PROVIDED RECORDS: Begin

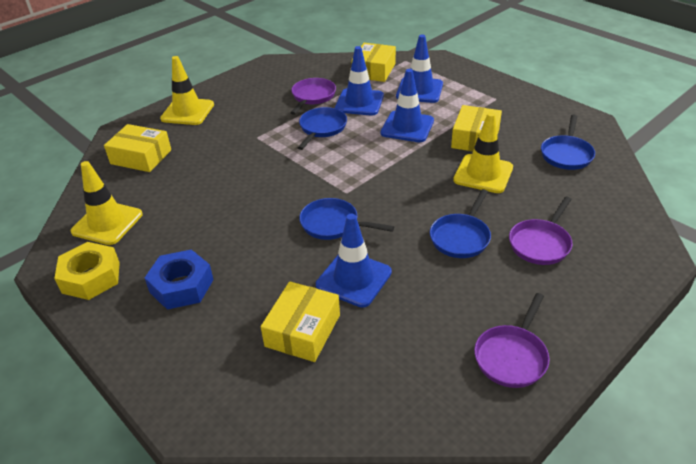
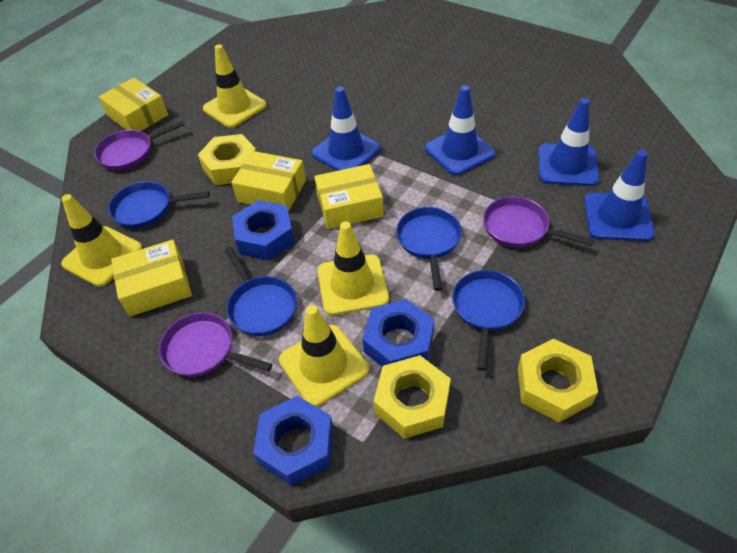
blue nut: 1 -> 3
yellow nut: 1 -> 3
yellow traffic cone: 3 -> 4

PROVIDED RECORDS: End
PROVIDED RECORDS: Begin

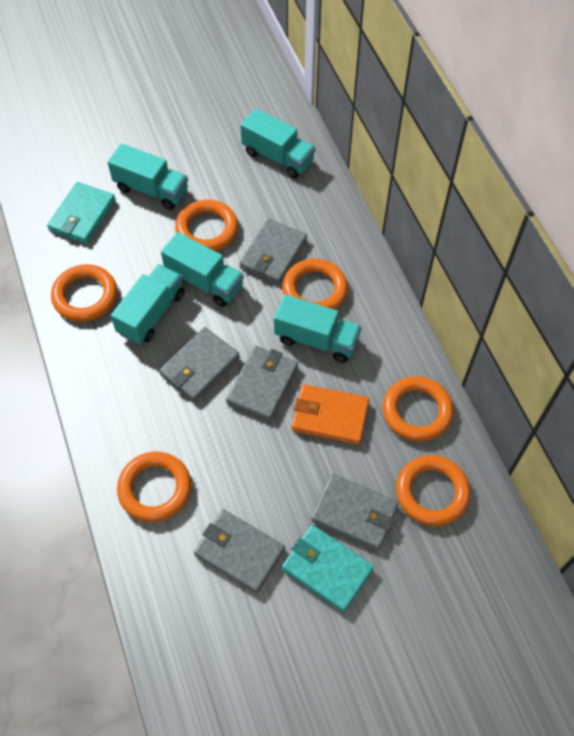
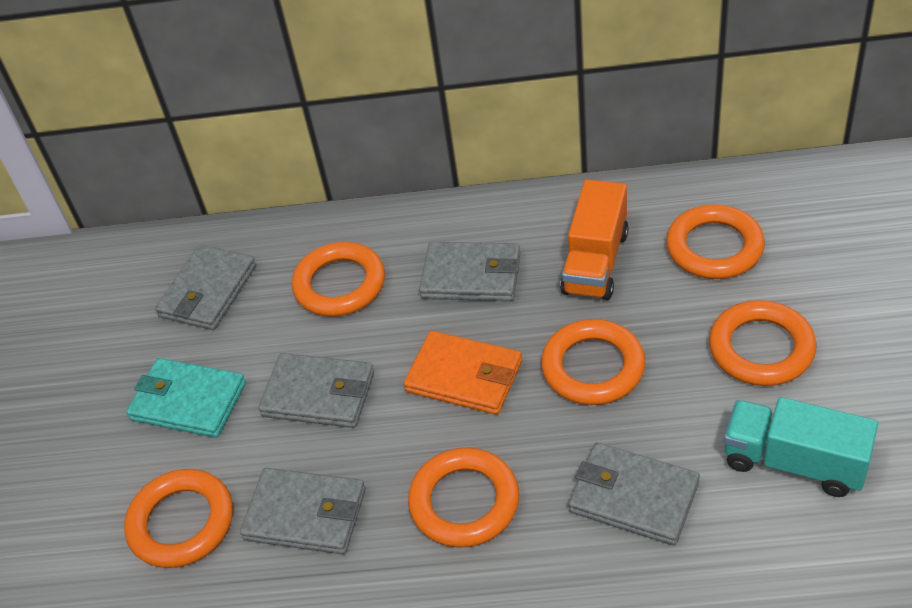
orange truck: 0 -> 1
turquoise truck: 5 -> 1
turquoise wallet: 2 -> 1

PROVIDED RECORDS: End
PROVIDED RECORDS: Begin

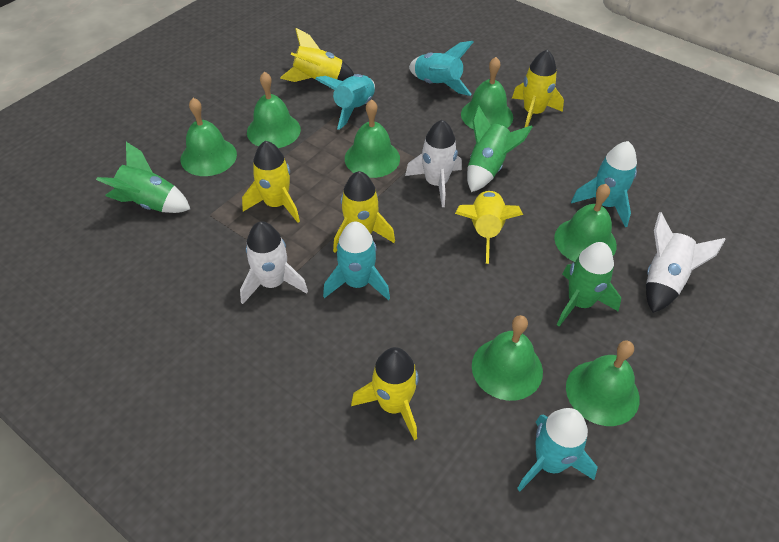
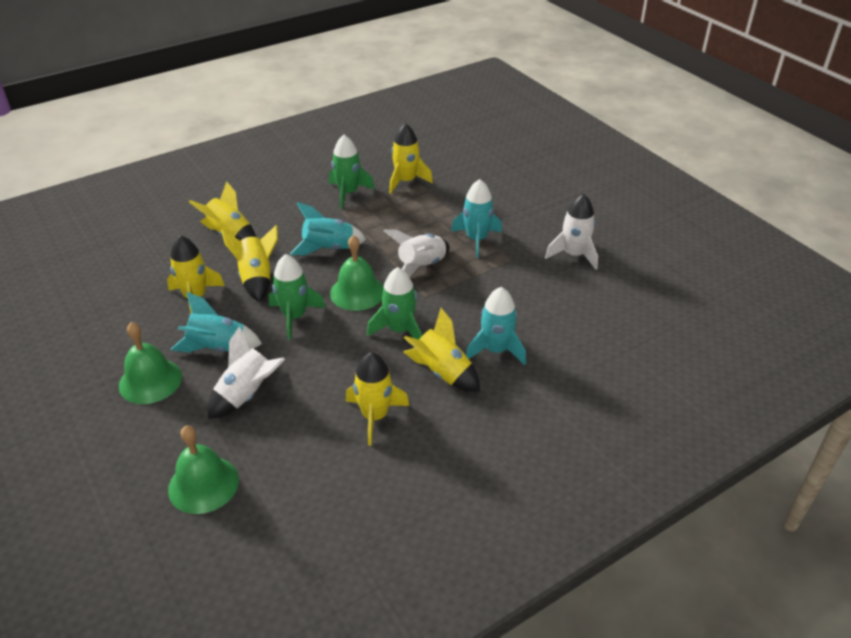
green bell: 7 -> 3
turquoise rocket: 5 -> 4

PROVIDED RECORDS: End

→ TASK TO COMPLETE
What lines of the listing above hold "yellow"? Copy all of them.

→ ANSWER SPACE
yellow nut: 1 -> 3
yellow traffic cone: 3 -> 4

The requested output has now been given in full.